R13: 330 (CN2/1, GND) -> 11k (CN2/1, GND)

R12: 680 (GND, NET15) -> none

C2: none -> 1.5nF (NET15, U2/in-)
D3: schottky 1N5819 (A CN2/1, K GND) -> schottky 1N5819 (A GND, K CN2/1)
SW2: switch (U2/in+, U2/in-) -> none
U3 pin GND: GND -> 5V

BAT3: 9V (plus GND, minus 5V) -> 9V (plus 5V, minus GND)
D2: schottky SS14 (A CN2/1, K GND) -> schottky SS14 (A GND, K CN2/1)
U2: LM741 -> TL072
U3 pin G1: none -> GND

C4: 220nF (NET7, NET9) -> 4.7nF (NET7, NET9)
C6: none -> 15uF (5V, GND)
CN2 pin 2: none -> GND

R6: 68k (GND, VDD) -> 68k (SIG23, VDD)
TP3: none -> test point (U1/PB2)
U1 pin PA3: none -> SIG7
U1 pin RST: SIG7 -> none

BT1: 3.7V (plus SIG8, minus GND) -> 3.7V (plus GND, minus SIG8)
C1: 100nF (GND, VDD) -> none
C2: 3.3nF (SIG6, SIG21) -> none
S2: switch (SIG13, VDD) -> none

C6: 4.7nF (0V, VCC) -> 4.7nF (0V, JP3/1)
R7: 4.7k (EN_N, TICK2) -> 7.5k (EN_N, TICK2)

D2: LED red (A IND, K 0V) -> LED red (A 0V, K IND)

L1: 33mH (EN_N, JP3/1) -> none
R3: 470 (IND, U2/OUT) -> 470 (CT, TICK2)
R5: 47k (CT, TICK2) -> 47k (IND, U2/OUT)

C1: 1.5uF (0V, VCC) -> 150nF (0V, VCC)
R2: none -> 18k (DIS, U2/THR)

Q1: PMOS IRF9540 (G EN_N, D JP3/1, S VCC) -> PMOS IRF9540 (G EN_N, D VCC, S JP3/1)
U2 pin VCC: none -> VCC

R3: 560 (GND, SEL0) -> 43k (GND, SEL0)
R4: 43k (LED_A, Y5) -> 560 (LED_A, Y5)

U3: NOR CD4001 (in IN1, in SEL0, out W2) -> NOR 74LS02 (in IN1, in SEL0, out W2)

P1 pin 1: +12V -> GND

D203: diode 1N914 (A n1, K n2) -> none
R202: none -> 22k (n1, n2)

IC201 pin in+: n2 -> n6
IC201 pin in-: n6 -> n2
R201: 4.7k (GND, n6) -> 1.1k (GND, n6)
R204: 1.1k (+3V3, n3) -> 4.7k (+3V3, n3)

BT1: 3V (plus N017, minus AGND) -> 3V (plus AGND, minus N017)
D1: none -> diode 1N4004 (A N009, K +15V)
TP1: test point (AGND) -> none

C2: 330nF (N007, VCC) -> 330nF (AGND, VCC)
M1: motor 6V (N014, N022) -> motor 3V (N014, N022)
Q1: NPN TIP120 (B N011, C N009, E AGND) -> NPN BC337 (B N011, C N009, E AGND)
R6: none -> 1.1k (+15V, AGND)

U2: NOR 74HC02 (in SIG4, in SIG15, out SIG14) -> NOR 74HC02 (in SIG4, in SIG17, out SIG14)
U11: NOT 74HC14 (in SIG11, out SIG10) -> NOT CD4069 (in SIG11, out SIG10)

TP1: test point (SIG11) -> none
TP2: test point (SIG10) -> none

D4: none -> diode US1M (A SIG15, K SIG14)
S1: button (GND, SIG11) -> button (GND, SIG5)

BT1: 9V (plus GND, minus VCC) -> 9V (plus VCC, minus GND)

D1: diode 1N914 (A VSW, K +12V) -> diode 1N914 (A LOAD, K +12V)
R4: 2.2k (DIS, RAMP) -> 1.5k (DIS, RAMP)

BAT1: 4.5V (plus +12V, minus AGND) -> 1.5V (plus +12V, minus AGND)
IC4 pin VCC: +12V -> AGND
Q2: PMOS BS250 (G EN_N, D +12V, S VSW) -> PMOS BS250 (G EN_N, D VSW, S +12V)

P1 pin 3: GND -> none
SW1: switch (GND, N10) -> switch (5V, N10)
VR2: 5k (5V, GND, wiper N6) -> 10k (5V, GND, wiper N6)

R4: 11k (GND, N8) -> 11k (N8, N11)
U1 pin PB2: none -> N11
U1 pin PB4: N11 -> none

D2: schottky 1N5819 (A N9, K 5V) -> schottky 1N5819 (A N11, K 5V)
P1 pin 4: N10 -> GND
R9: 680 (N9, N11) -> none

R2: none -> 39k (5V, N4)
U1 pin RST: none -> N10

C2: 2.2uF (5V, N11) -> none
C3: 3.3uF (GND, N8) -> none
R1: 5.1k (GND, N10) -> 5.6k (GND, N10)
+--
**ASSIGNMENT:** Copy the records above exactly, leaving nothing out.

**RESPONSE TO THIS TASK:**
R13: 330 (CN2/1, GND) -> 11k (CN2/1, GND)

R12: 680 (GND, NET15) -> none

C2: none -> 1.5nF (NET15, U2/in-)
D3: schottky 1N5819 (A CN2/1, K GND) -> schottky 1N5819 (A GND, K CN2/1)
SW2: switch (U2/in+, U2/in-) -> none
U3 pin GND: GND -> 5V

BAT3: 9V (plus GND, minus 5V) -> 9V (plus 5V, minus GND)
D2: schottky SS14 (A CN2/1, K GND) -> schottky SS14 (A GND, K CN2/1)
U2: LM741 -> TL072
U3 pin G1: none -> GND

C4: 220nF (NET7, NET9) -> 4.7nF (NET7, NET9)
C6: none -> 15uF (5V, GND)
CN2 pin 2: none -> GND

R6: 68k (GND, VDD) -> 68k (SIG23, VDD)
TP3: none -> test point (U1/PB2)
U1 pin PA3: none -> SIG7
U1 pin RST: SIG7 -> none

BT1: 3.7V (plus SIG8, minus GND) -> 3.7V (plus GND, minus SIG8)
C1: 100nF (GND, VDD) -> none
C2: 3.3nF (SIG6, SIG21) -> none
S2: switch (SIG13, VDD) -> none

C6: 4.7nF (0V, VCC) -> 4.7nF (0V, JP3/1)
R7: 4.7k (EN_N, TICK2) -> 7.5k (EN_N, TICK2)

D2: LED red (A IND, K 0V) -> LED red (A 0V, K IND)

L1: 33mH (EN_N, JP3/1) -> none
R3: 470 (IND, U2/OUT) -> 470 (CT, TICK2)
R5: 47k (CT, TICK2) -> 47k (IND, U2/OUT)

C1: 1.5uF (0V, VCC) -> 150nF (0V, VCC)
R2: none -> 18k (DIS, U2/THR)

Q1: PMOS IRF9540 (G EN_N, D JP3/1, S VCC) -> PMOS IRF9540 (G EN_N, D VCC, S JP3/1)
U2 pin VCC: none -> VCC

R3: 560 (GND, SEL0) -> 43k (GND, SEL0)
R4: 43k (LED_A, Y5) -> 560 (LED_A, Y5)

U3: NOR CD4001 (in IN1, in SEL0, out W2) -> NOR 74LS02 (in IN1, in SEL0, out W2)

P1 pin 1: +12V -> GND

D203: diode 1N914 (A n1, K n2) -> none
R202: none -> 22k (n1, n2)

IC201 pin in+: n2 -> n6
IC201 pin in-: n6 -> n2
R201: 4.7k (GND, n6) -> 1.1k (GND, n6)
R204: 1.1k (+3V3, n3) -> 4.7k (+3V3, n3)

BT1: 3V (plus N017, minus AGND) -> 3V (plus AGND, minus N017)
D1: none -> diode 1N4004 (A N009, K +15V)
TP1: test point (AGND) -> none

C2: 330nF (N007, VCC) -> 330nF (AGND, VCC)
M1: motor 6V (N014, N022) -> motor 3V (N014, N022)
Q1: NPN TIP120 (B N011, C N009, E AGND) -> NPN BC337 (B N011, C N009, E AGND)
R6: none -> 1.1k (+15V, AGND)

U2: NOR 74HC02 (in SIG4, in SIG15, out SIG14) -> NOR 74HC02 (in SIG4, in SIG17, out SIG14)
U11: NOT 74HC14 (in SIG11, out SIG10) -> NOT CD4069 (in SIG11, out SIG10)

TP1: test point (SIG11) -> none
TP2: test point (SIG10) -> none

D4: none -> diode US1M (A SIG15, K SIG14)
S1: button (GND, SIG11) -> button (GND, SIG5)

BT1: 9V (plus GND, minus VCC) -> 9V (plus VCC, minus GND)

D1: diode 1N914 (A VSW, K +12V) -> diode 1N914 (A LOAD, K +12V)
R4: 2.2k (DIS, RAMP) -> 1.5k (DIS, RAMP)

BAT1: 4.5V (plus +12V, minus AGND) -> 1.5V (plus +12V, minus AGND)
IC4 pin VCC: +12V -> AGND
Q2: PMOS BS250 (G EN_N, D +12V, S VSW) -> PMOS BS250 (G EN_N, D VSW, S +12V)

P1 pin 3: GND -> none
SW1: switch (GND, N10) -> switch (5V, N10)
VR2: 5k (5V, GND, wiper N6) -> 10k (5V, GND, wiper N6)

R4: 11k (GND, N8) -> 11k (N8, N11)
U1 pin PB2: none -> N11
U1 pin PB4: N11 -> none

D2: schottky 1N5819 (A N9, K 5V) -> schottky 1N5819 (A N11, K 5V)
P1 pin 4: N10 -> GND
R9: 680 (N9, N11) -> none

R2: none -> 39k (5V, N4)
U1 pin RST: none -> N10

C2: 2.2uF (5V, N11) -> none
C3: 3.3uF (GND, N8) -> none
R1: 5.1k (GND, N10) -> 5.6k (GND, N10)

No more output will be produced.